Revision tracking records
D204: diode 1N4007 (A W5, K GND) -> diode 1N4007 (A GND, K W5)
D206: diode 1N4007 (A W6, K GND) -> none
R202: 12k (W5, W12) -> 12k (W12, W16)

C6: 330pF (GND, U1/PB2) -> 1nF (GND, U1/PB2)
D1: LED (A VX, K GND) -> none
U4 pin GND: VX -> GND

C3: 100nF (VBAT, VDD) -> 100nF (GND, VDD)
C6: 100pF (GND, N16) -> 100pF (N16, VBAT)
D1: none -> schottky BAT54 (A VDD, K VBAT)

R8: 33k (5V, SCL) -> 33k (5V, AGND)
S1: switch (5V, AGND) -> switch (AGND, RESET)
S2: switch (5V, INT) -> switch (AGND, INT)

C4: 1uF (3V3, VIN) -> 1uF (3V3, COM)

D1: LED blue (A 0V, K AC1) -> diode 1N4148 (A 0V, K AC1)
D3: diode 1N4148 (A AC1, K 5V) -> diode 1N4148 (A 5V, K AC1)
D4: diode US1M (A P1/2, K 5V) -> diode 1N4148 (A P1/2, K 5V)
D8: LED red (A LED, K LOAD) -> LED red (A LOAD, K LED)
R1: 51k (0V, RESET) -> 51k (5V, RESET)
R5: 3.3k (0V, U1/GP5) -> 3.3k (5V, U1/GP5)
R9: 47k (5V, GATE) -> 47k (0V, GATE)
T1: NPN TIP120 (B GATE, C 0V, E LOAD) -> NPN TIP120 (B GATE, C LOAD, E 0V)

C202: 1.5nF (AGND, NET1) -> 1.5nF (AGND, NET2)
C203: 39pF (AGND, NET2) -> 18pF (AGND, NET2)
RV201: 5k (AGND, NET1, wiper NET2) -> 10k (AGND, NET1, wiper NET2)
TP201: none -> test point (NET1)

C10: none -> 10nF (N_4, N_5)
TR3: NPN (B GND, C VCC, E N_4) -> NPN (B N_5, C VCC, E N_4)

* _EXERCISE GOAL_:
All lines from the one containing "C10: none -> 10nF (N_4, N_5)" through the end of the records, both ends included, are to be quoted exactly; please add nothing else.

* _WRITTEN SOLUTION_:
C10: none -> 10nF (N_4, N_5)
TR3: NPN (B GND, C VCC, E N_4) -> NPN (B N_5, C VCC, E N_4)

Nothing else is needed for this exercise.